_PROBLEM STATEMENT_
Take the line containing "floor lamp: (1344, 784)" and every line after it to the end of the records, and copy them exactly, excluding pictures.
_ _ _
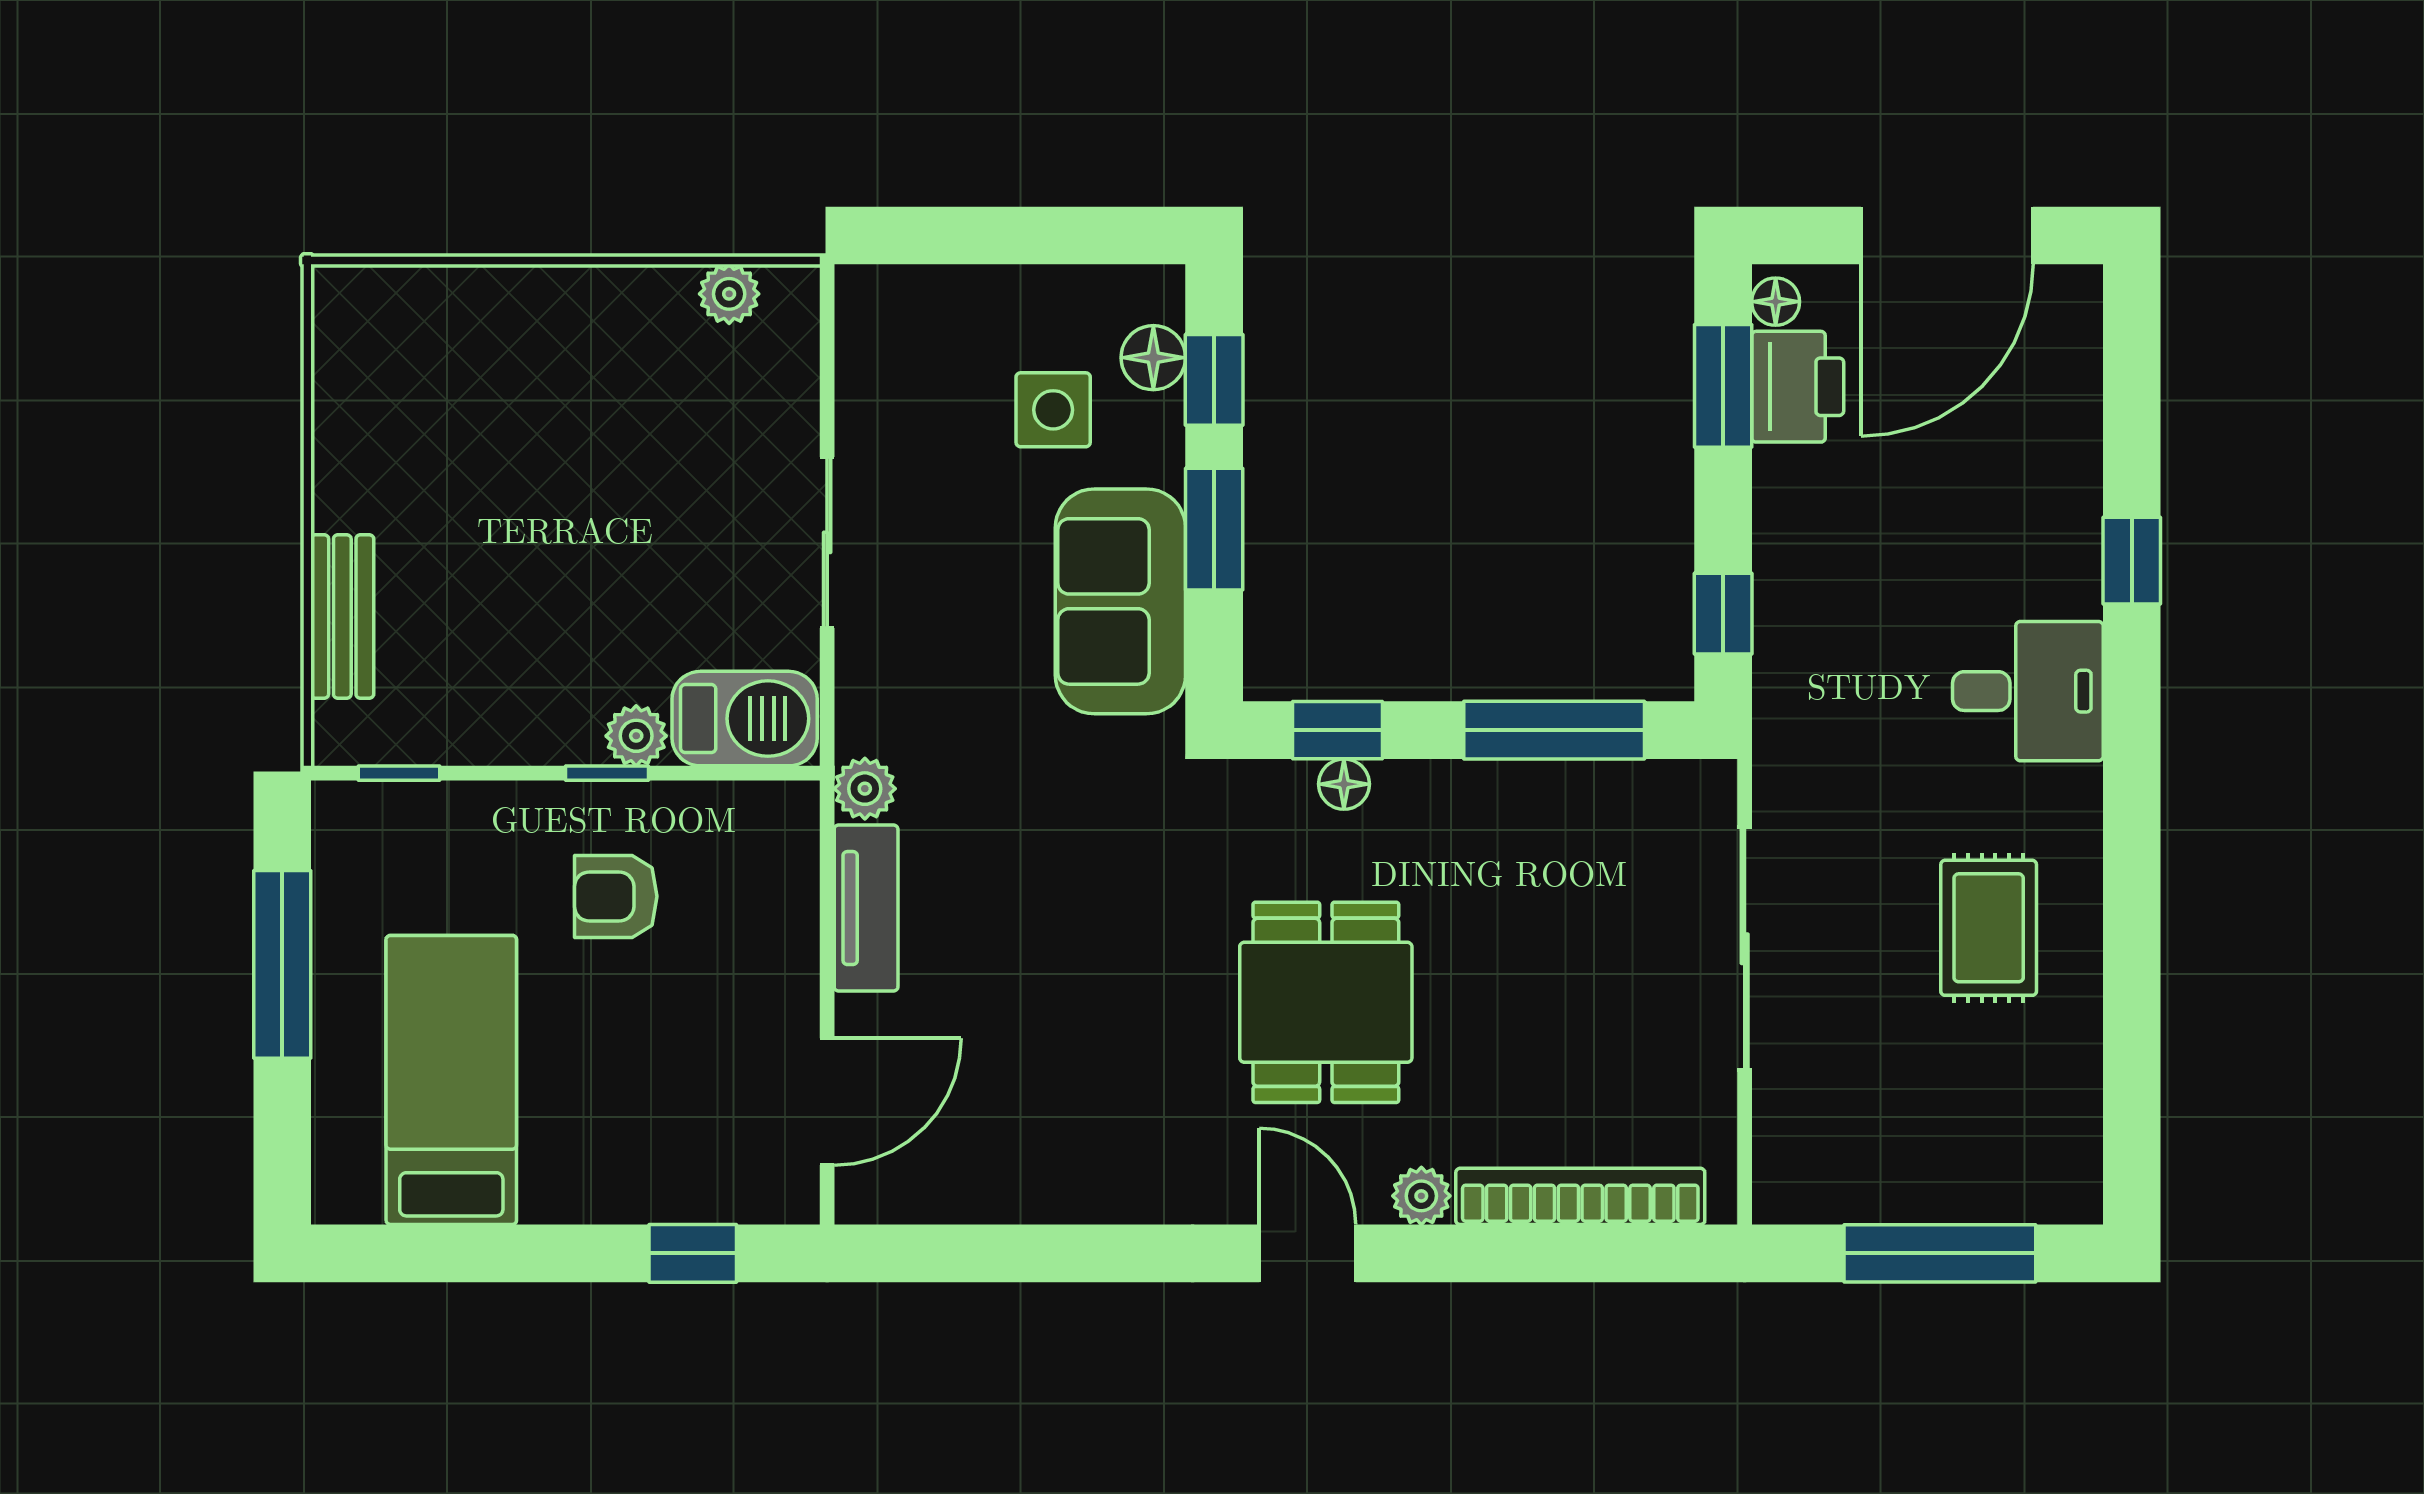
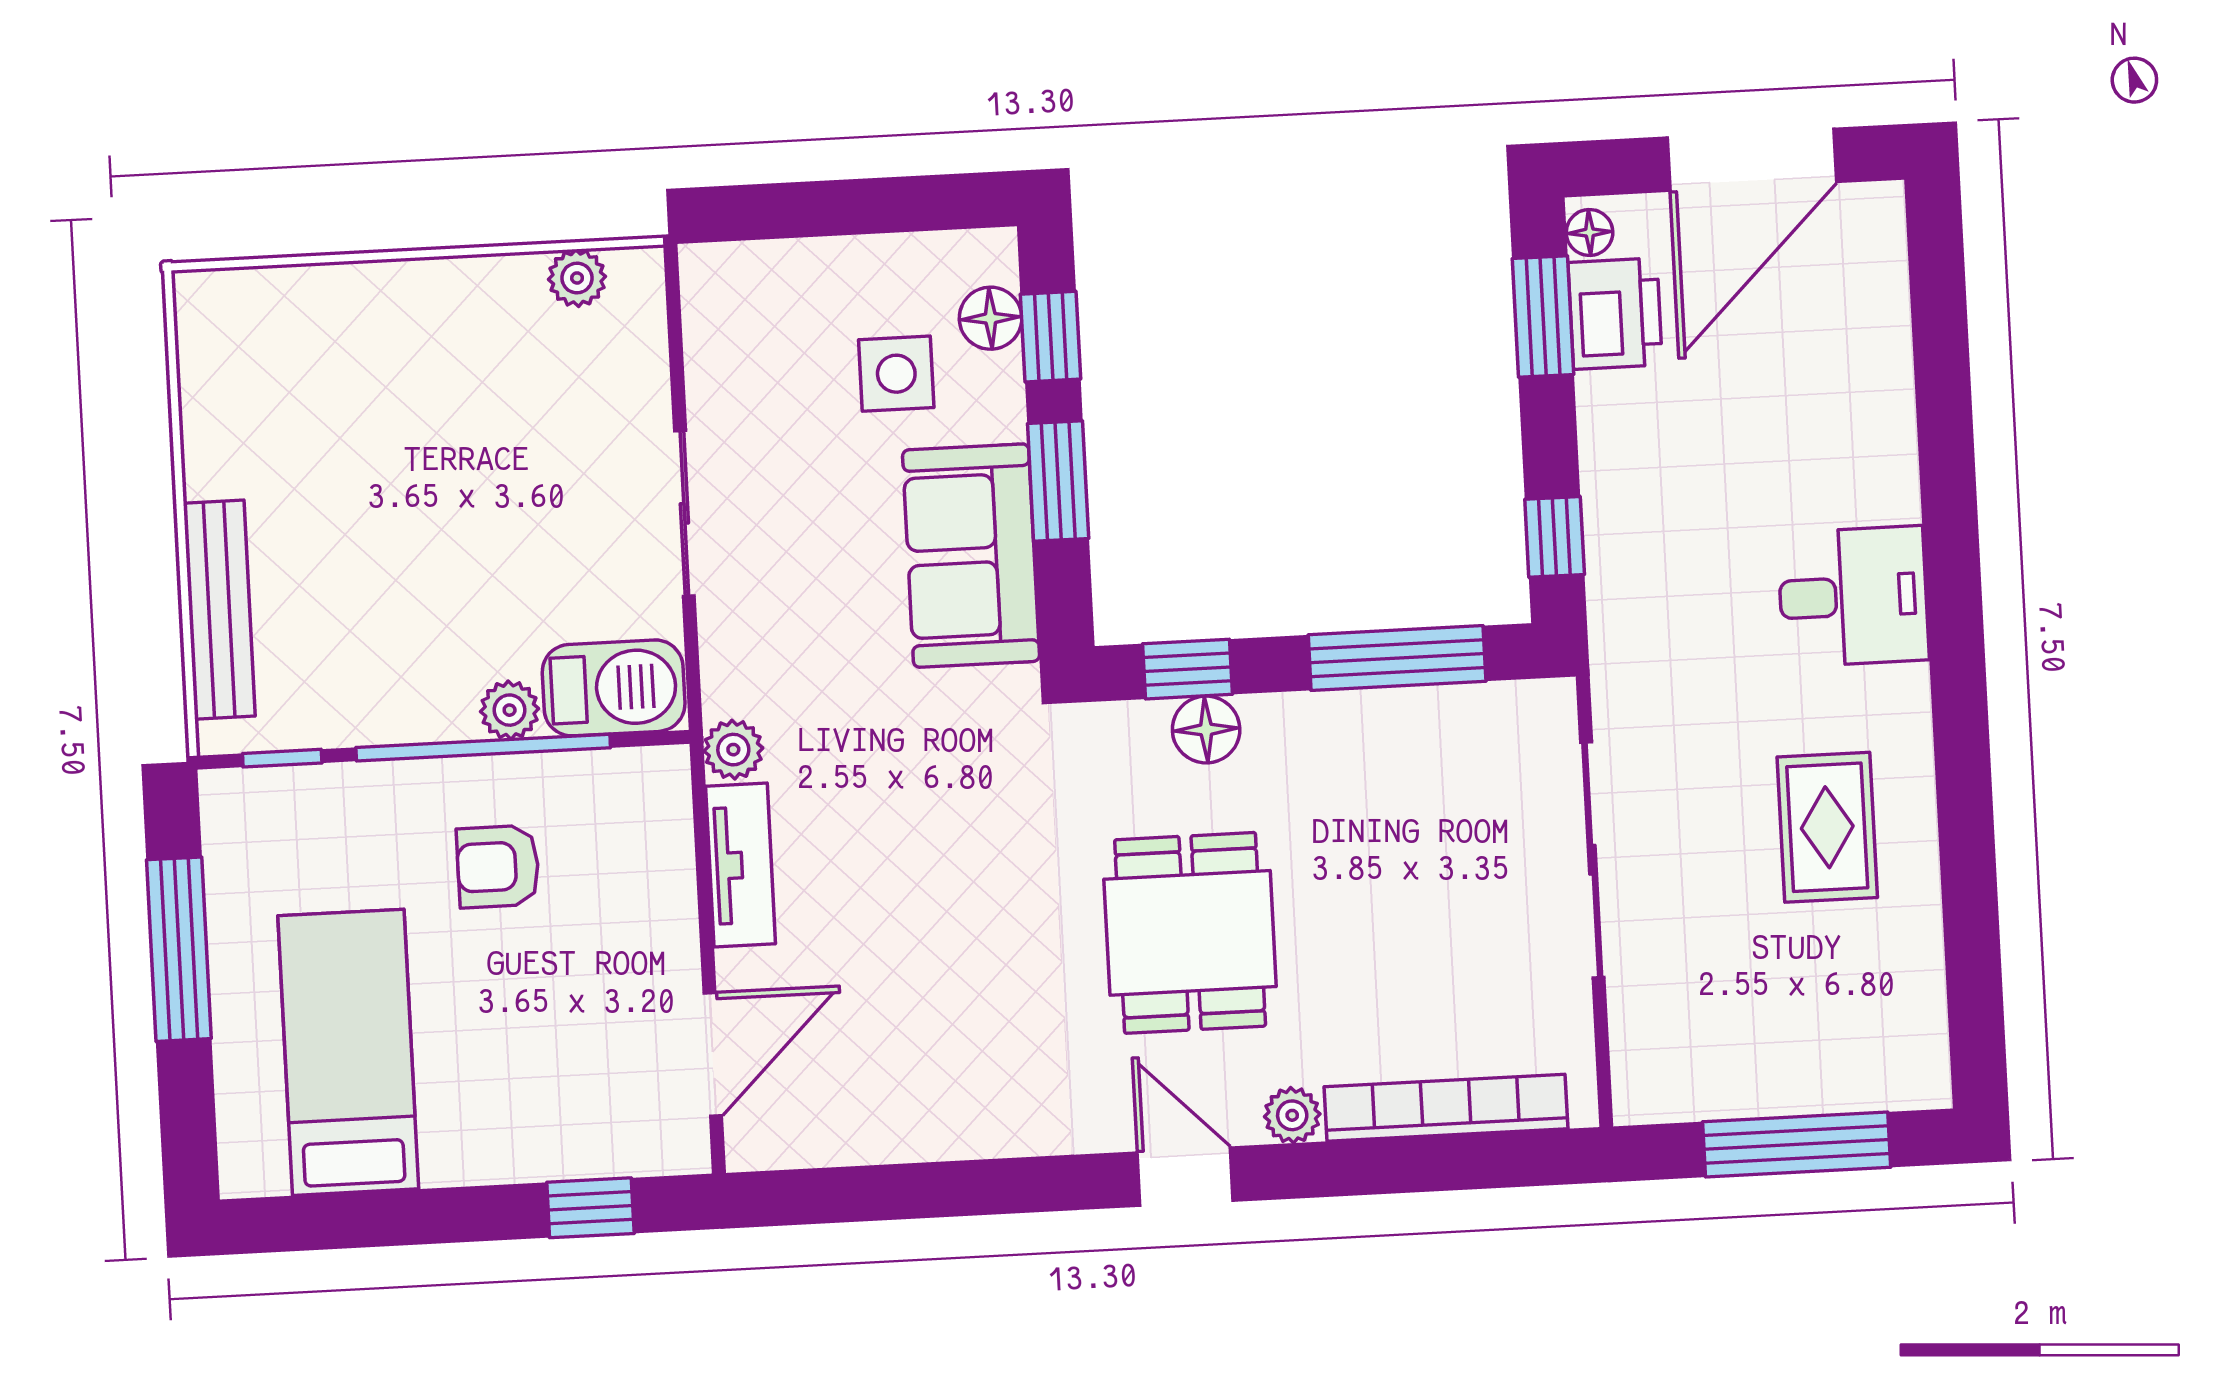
window: (2132, 561) -> (1947, 465), removed
bench: (342, 616) -> (219, 610), width x1.36
window: (607, 773) -> (483, 748), width x3.17
floor lamp: (1344, 784) -> (1206, 730), width x1.37, depth x1.37

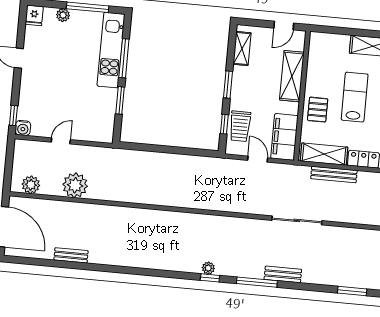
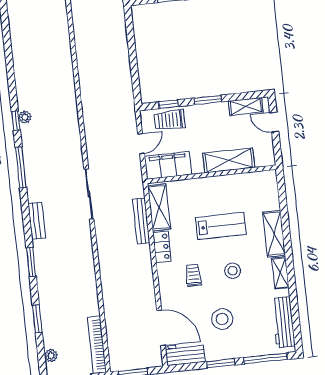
door: (284, 26) -> (274, 122), moved
pallet: (318, 110) -> (201, 192), removed
bench: (283, 274) -> (37, 221), moved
_ _ _
_SOLUTION TO THIS EXERCISE_
floor lamp: (1344, 784) -> (1206, 730), width x1.37, depth x1.37

door: (284, 26) -> (274, 122), moved
pallet: (318, 110) -> (201, 192), removed
bench: (283, 274) -> (37, 221), moved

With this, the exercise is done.